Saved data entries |
+---+
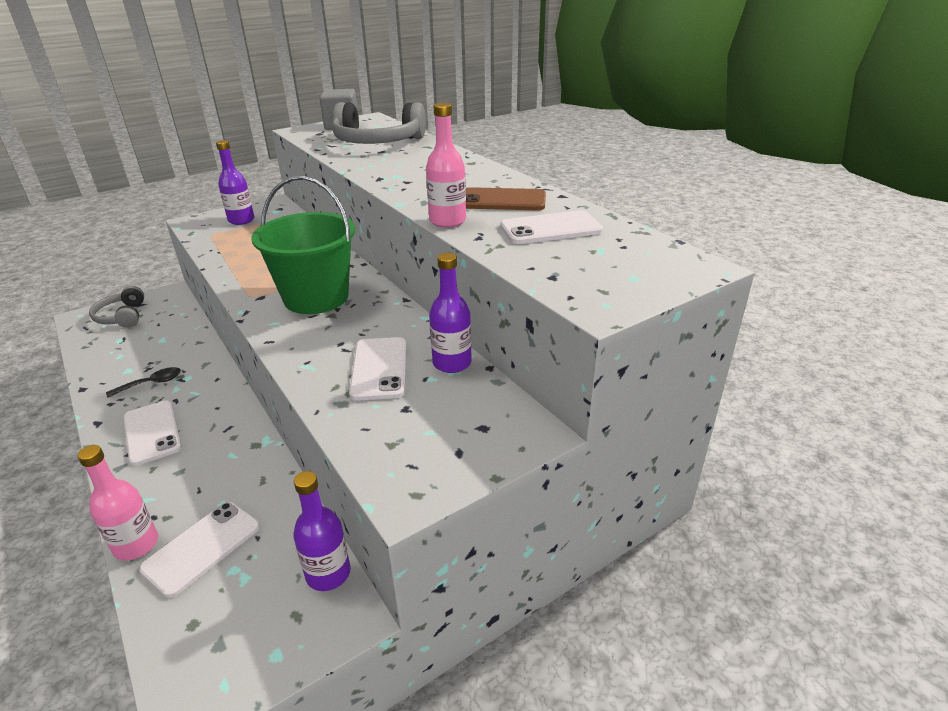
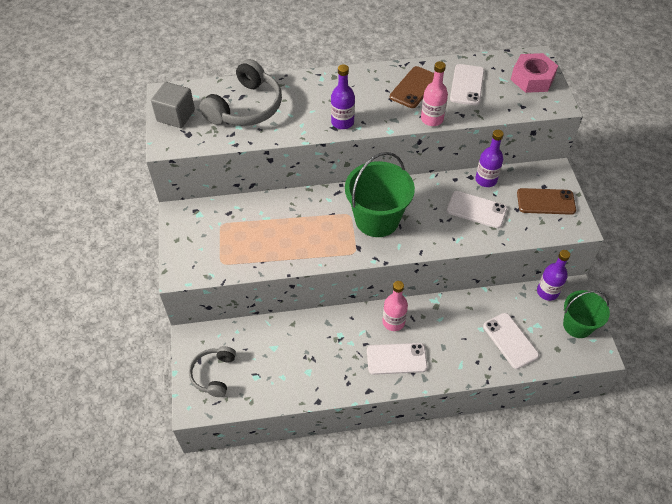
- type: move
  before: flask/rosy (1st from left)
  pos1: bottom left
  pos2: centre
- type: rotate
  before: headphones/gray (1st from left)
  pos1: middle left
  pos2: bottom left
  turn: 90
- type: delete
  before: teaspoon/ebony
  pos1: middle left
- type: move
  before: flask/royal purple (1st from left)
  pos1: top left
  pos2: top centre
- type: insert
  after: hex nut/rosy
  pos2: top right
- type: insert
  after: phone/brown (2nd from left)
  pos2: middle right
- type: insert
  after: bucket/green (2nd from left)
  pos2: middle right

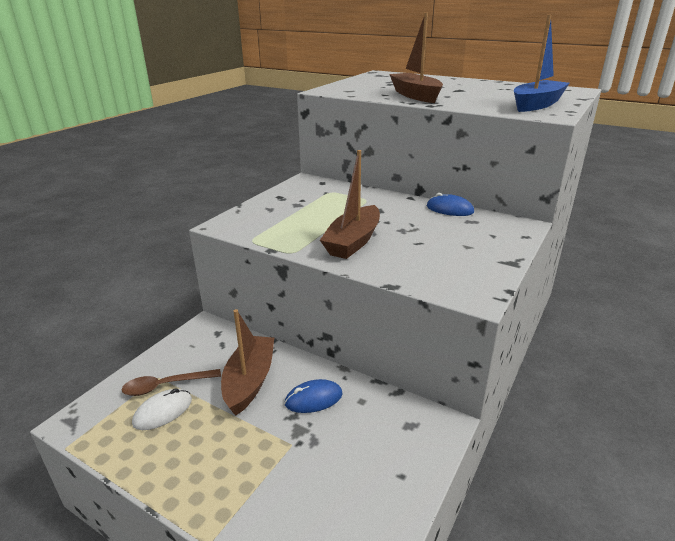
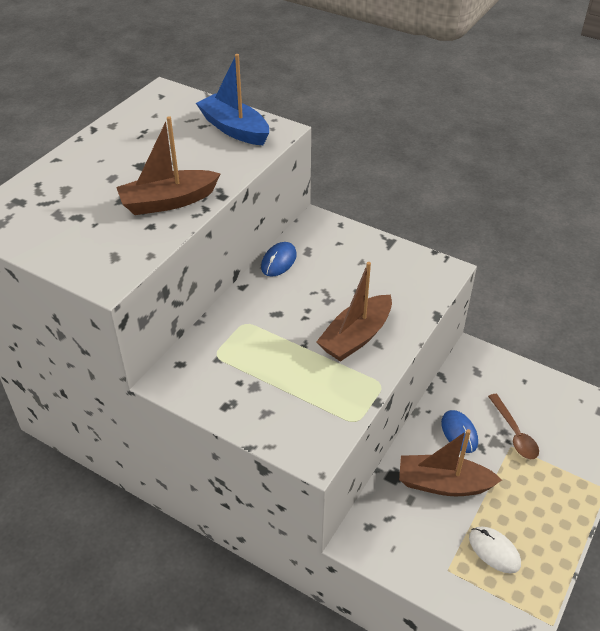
- type: move
  before: teaspoon/brown
  pos1: bottom left
  pos2: bottom right
- type: rotate
  before: toy boat/brown (2nd from left)
  pos1: centre
  pos2: centre
  turn: 105

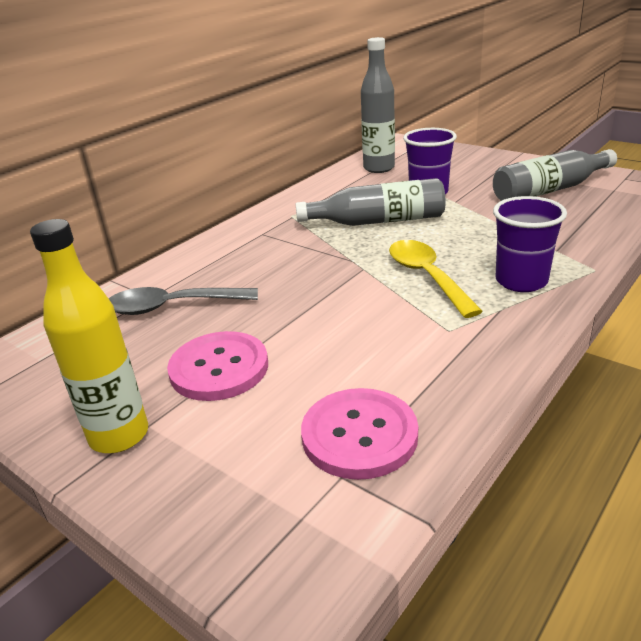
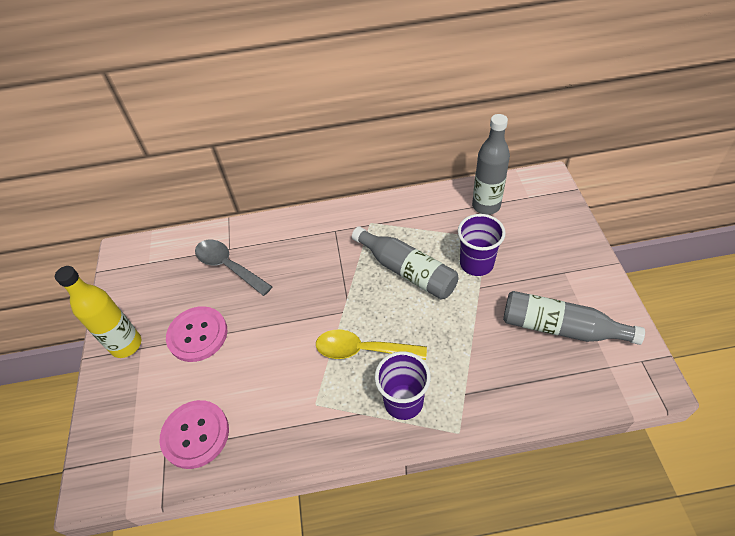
- type: rotate
  before: teaspoon/bright yellow
  pos1: middle right
  pos2: centre
  turn: -105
+---+
WHAT YOU WILL DO | Return the lines of the records that include the string "flask".

FINAL ANSWER |
  before: flask/rosy (1st from left)
  before: flask/royal purple (1st from left)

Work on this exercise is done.